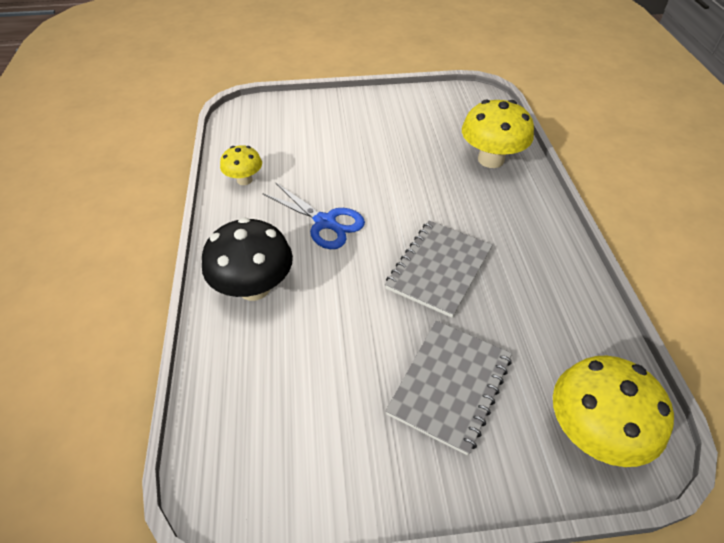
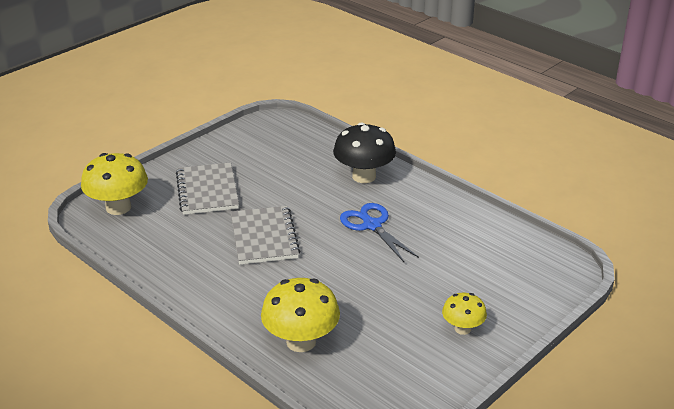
camera: 140 degrees right, 15 degrees down
(244, 180) = (468, 221): yellow mushroom -> yellow mushroom (462, 328)
(325, 222) = (372, 225): blue scissors -> blue scissors turned 60 degrees clockwise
+ + +
*YOUR ASSIGNMENT*:
Please quote nothing but the lines from the line with "(244, 180) = (468, 221): yellow" through the end of the data above, exactly as written, ends included.

*ANSWER BOX*:
(244, 180) = (468, 221): yellow mushroom -> yellow mushroom (462, 328)
(325, 222) = (372, 225): blue scissors -> blue scissors turned 60 degrees clockwise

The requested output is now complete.